■ Given information:
= Beginning of Section =
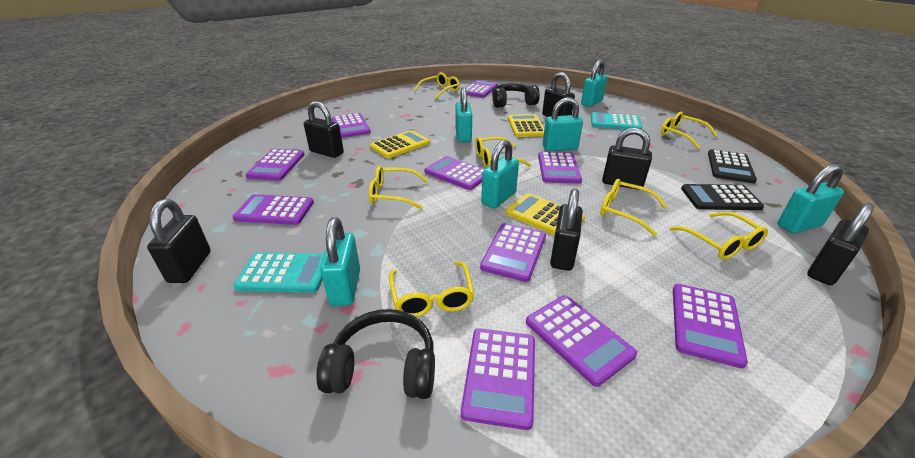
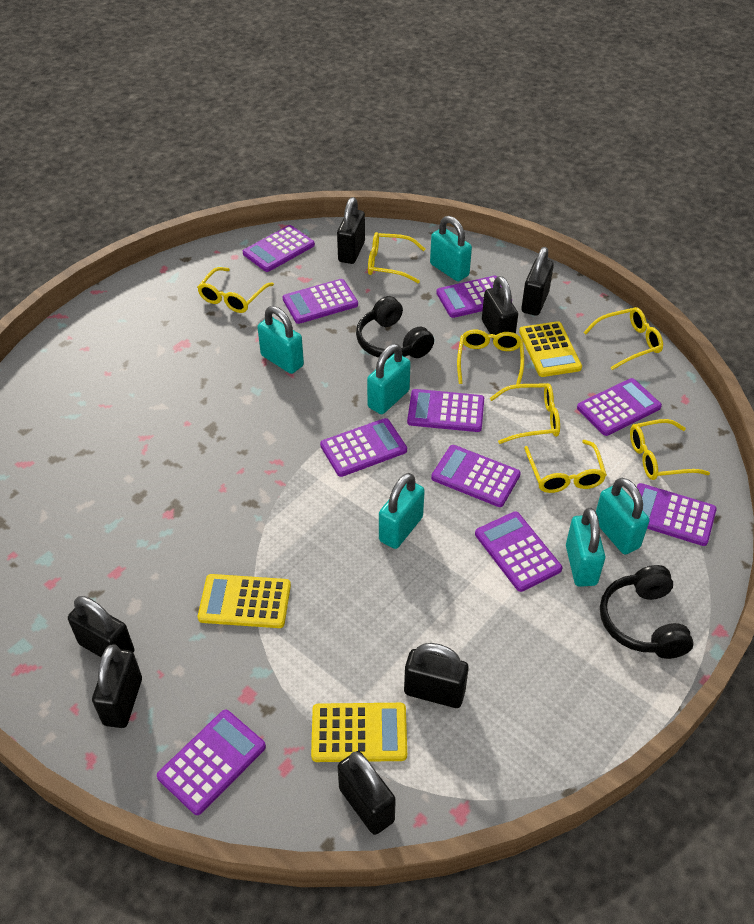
black calculator: 2 -> 0
black padlock: 6 -> 7
turquoise calculator: 2 -> 0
= End of Section =
■ Work order:
Please reproduce the listing exactly, leaving out any pictures.

■ Solution to this task:
black calculator: 2 -> 0
black padlock: 6 -> 7
turquoise calculator: 2 -> 0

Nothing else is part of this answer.